(Change listing data)
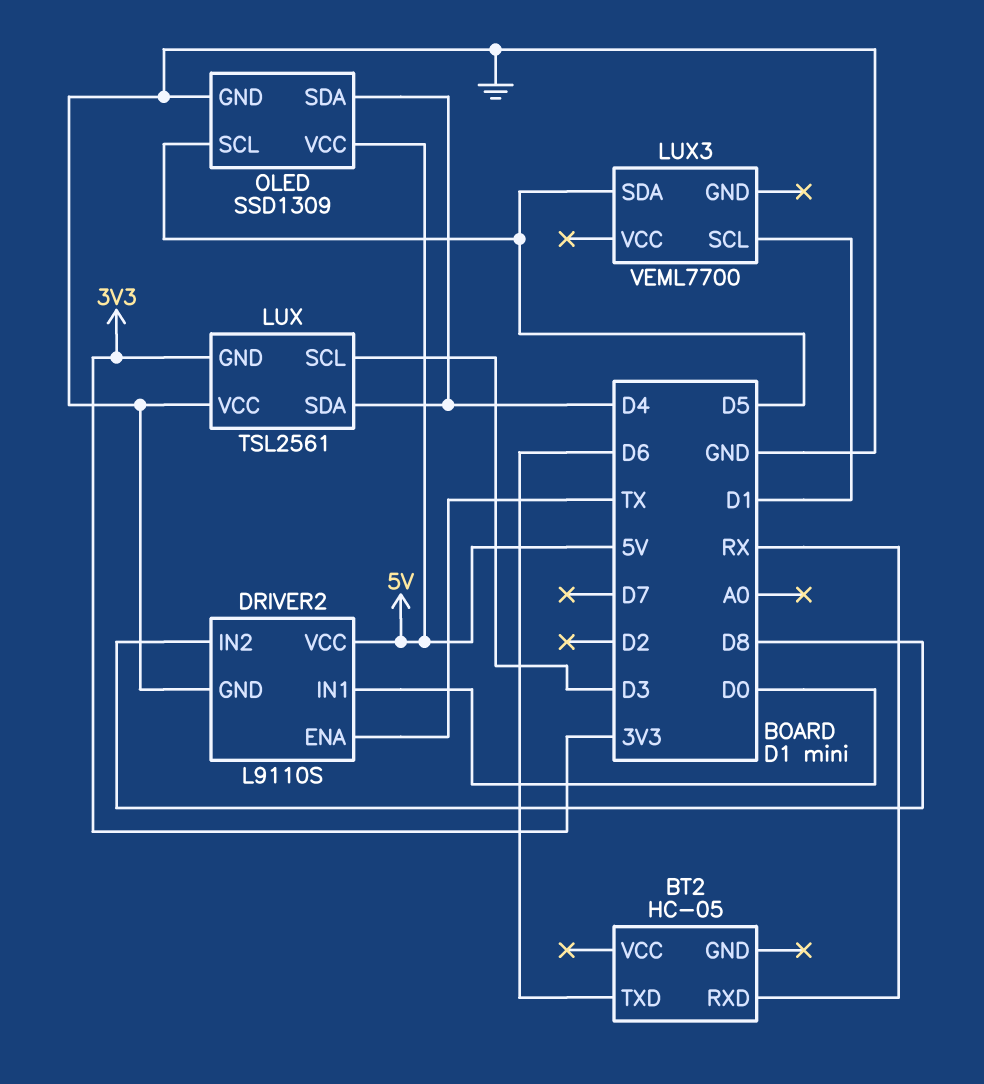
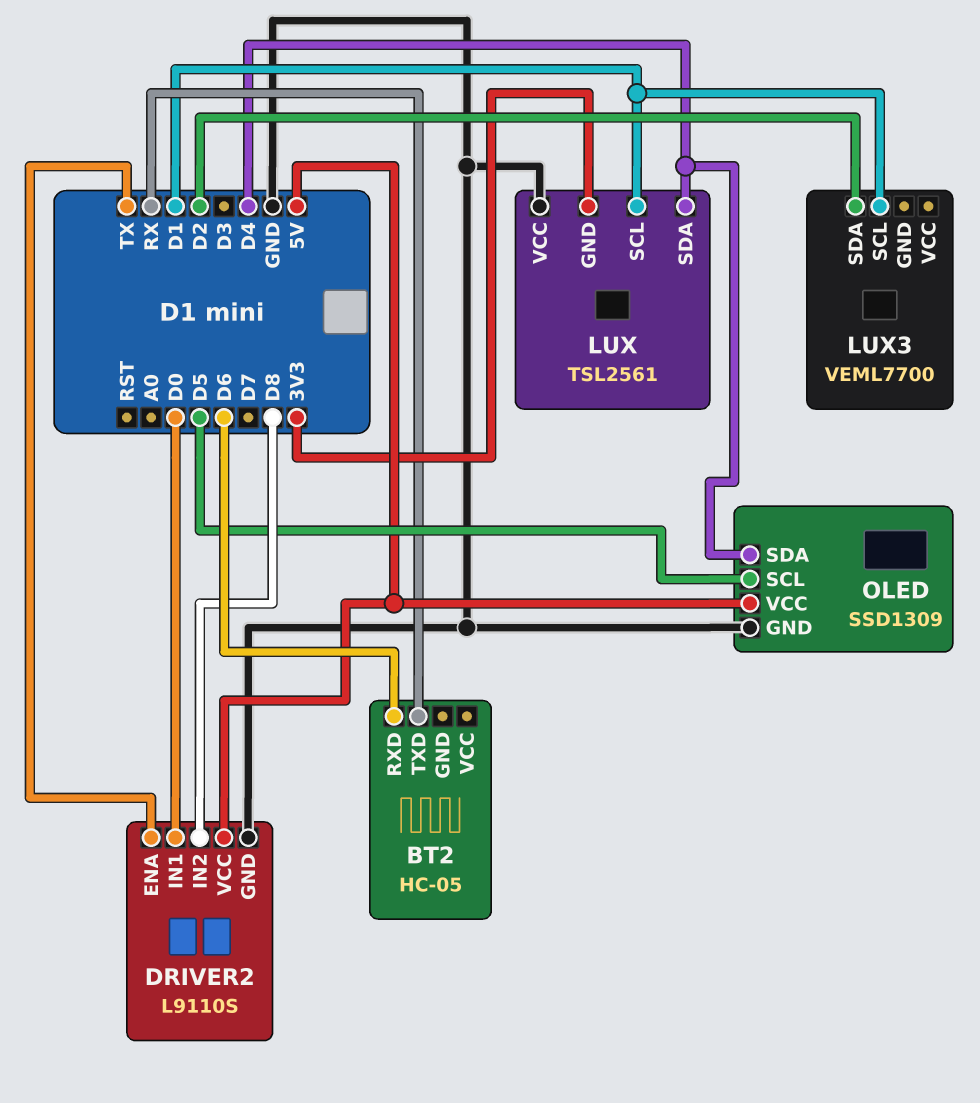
BT2 pin RXD: RX -> D6
BT2 pin TXD: D6 -> RX
LUX pin SCL: D3 -> D1
LUX3 pin SDA: D5 -> D2

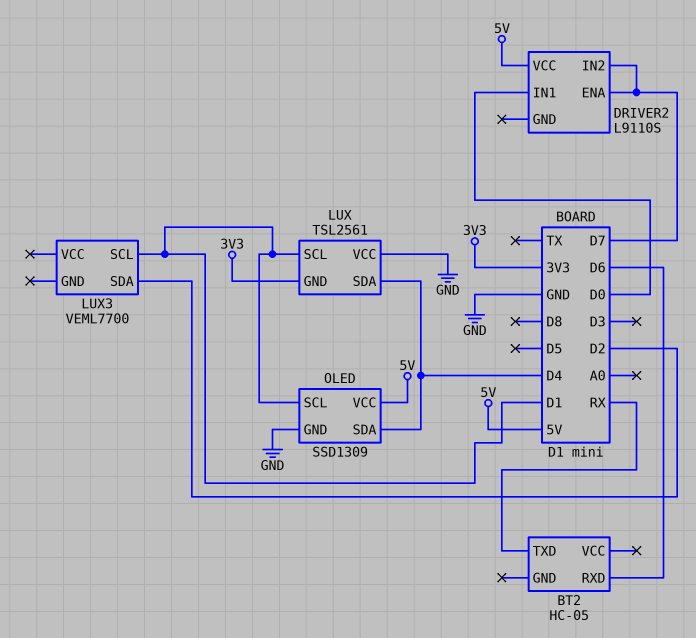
DRIVER2 pin ENA: TX -> D7
DRIVER2 pin GND: GND -> none
DRIVER2 pin IN2: D8 -> D7
OLED pin SCL: D5 -> D1

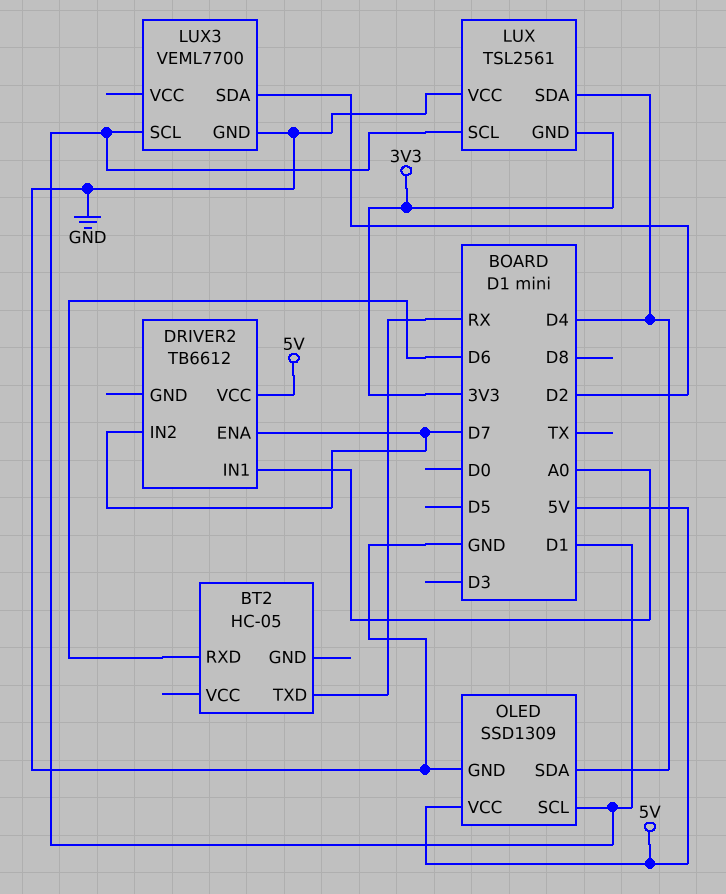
DRIVER2: L9110S -> TB6612
DRIVER2 pin IN1: D0 -> A0
LUX3 pin GND: none -> GND

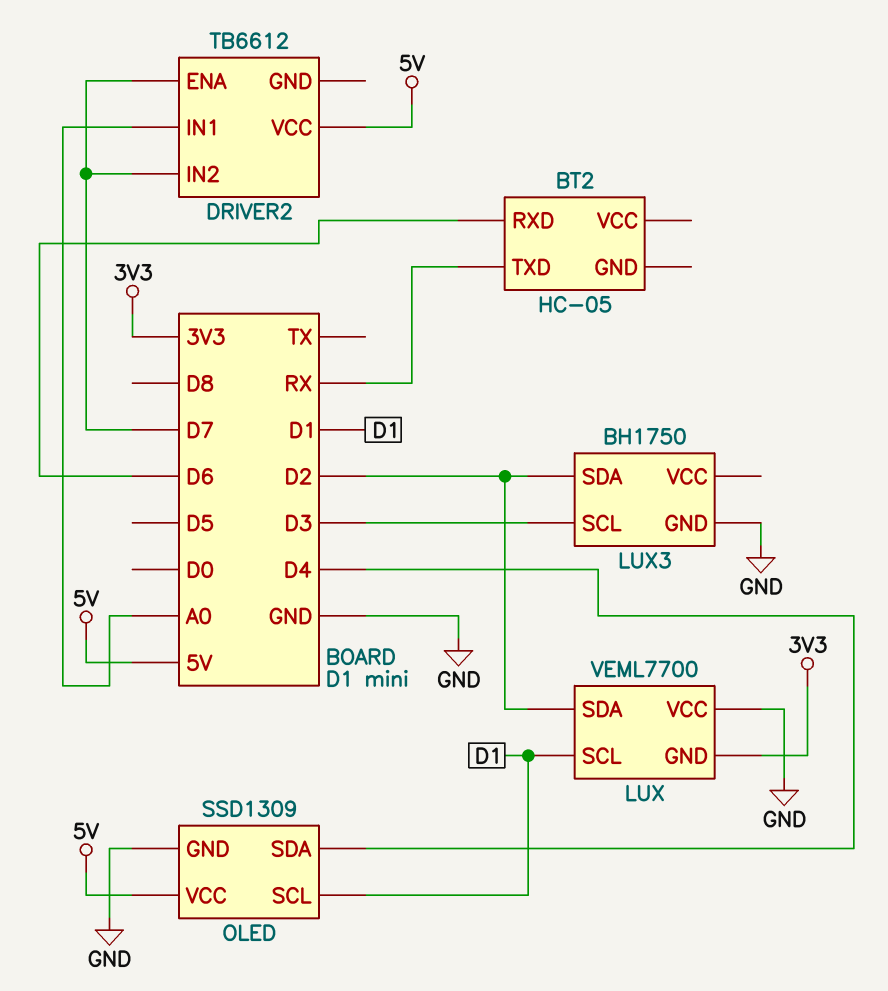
LUX: TSL2561 -> VEML7700
LUX pin SDA: D4 -> D2
LUX3: VEML7700 -> BH1750
LUX3 pin SCL: D1 -> D3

To do:
Output each record verbatim, but skip anything that is a picture.

Response to the exercise:
BT2 pin RXD: RX -> D6
BT2 pin TXD: D6 -> RX
LUX pin SCL: D3 -> D1
LUX3 pin SDA: D5 -> D2

DRIVER2 pin ENA: TX -> D7
DRIVER2 pin GND: GND -> none
DRIVER2 pin IN2: D8 -> D7
OLED pin SCL: D5 -> D1

DRIVER2: L9110S -> TB6612
DRIVER2 pin IN1: D0 -> A0
LUX3 pin GND: none -> GND

LUX: TSL2561 -> VEML7700
LUX pin SDA: D4 -> D2
LUX3: VEML7700 -> BH1750
LUX3 pin SCL: D1 -> D3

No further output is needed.